Task statement:
Output every record word for word, minus the pictures.

(Collected data)

•••

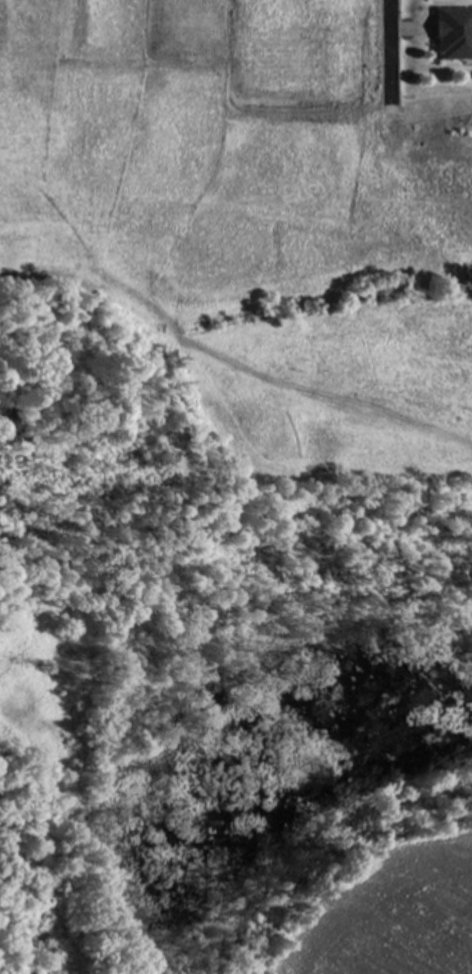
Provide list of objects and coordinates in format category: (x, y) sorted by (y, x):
building: (453, 36)
road: (390, 58)
road: (431, 116)

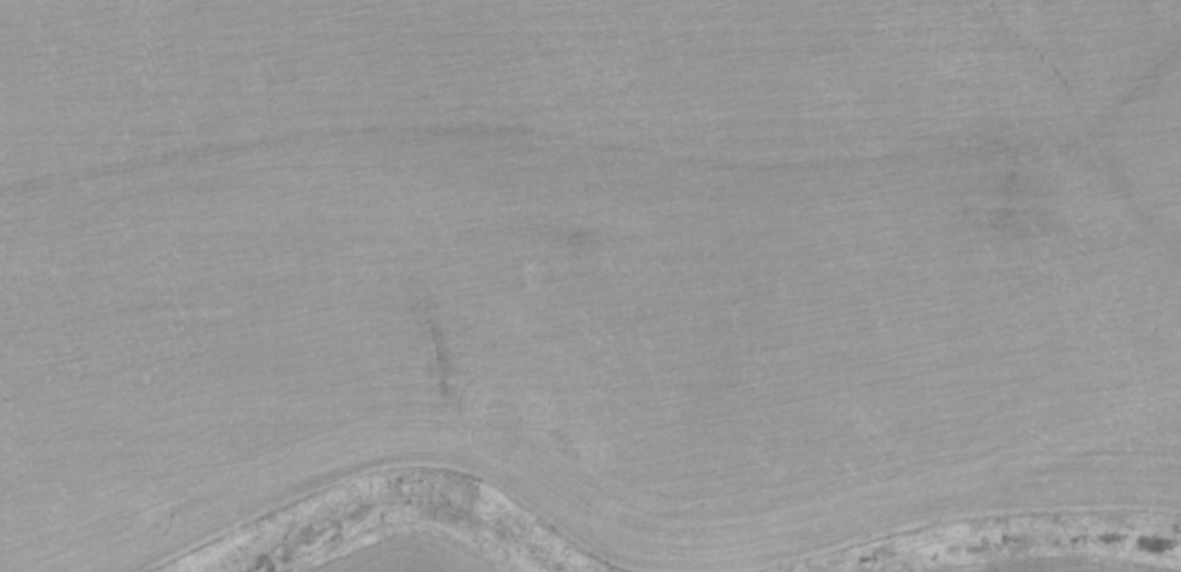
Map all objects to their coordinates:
crop: (590, 286)

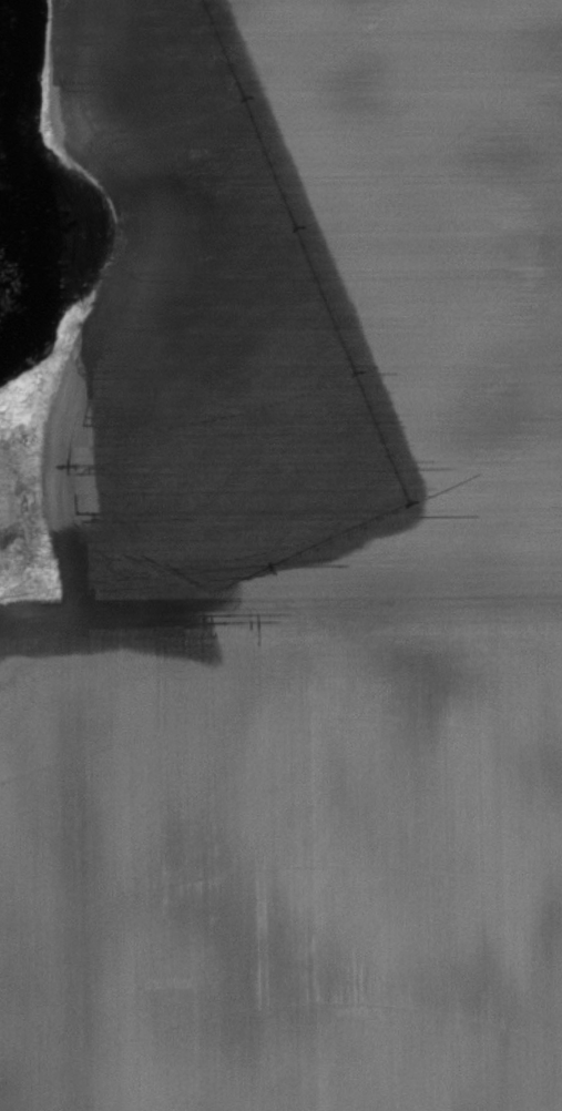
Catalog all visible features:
crop: (318, 320)
crop: (282, 873)

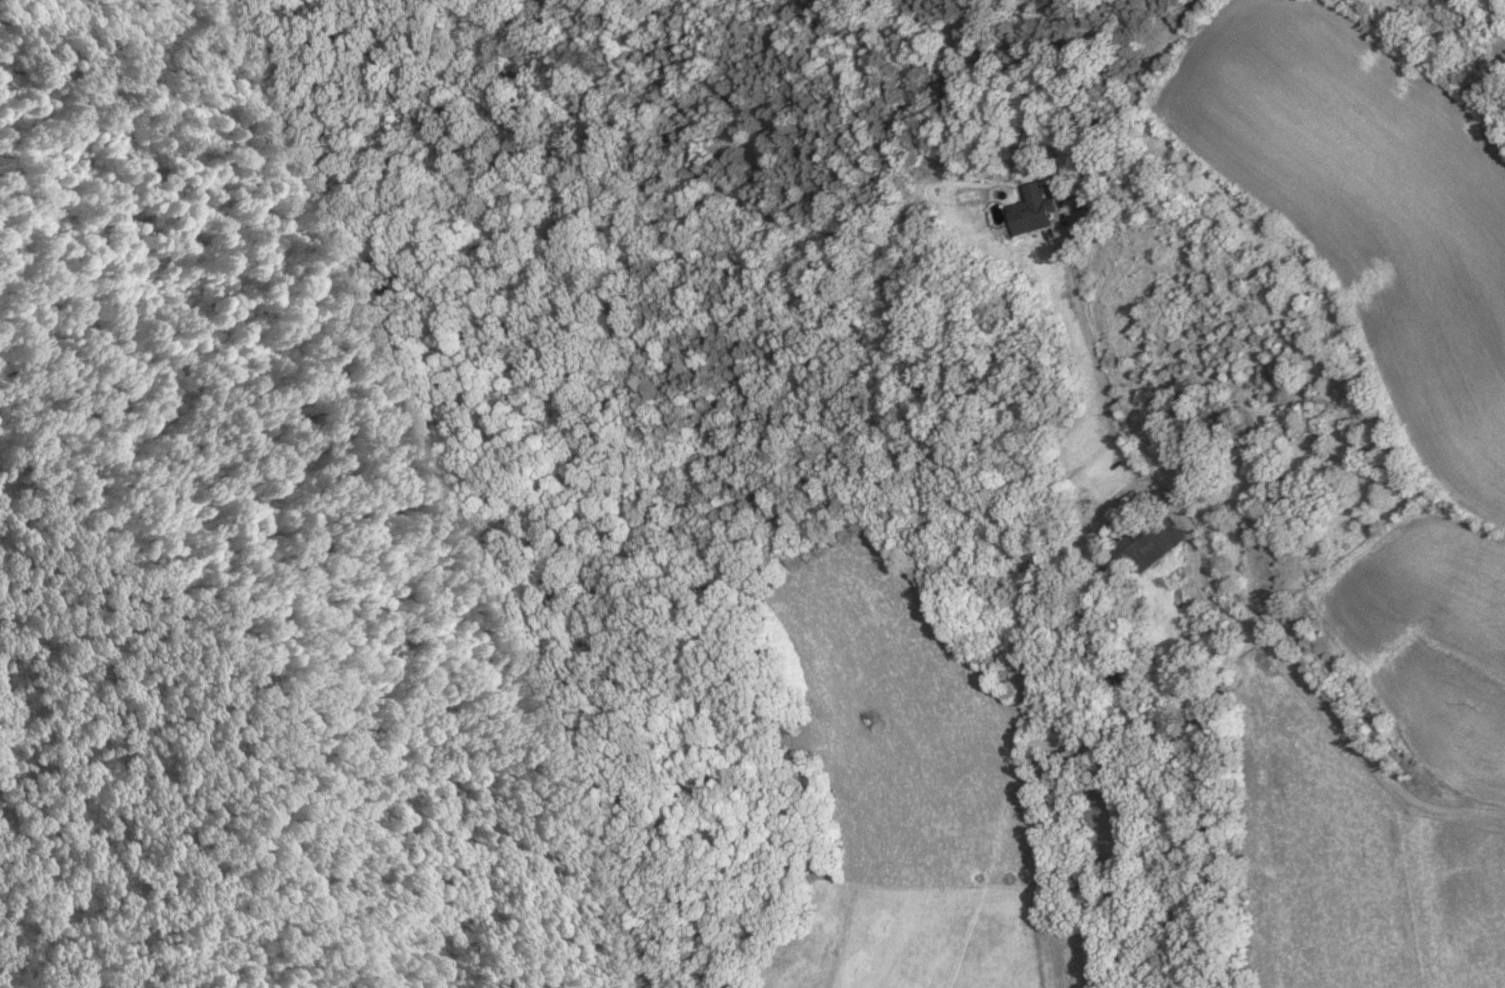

•••

Answer for this exercise:
Provide list of objects and coordinates in format category: (x, y) sorted by (y, x):
building: (453, 36)
road: (390, 58)
road: (431, 116)

Map all objects to their coordinates:
crop: (590, 286)

Catalog all visible features:
crop: (318, 320)
crop: (282, 873)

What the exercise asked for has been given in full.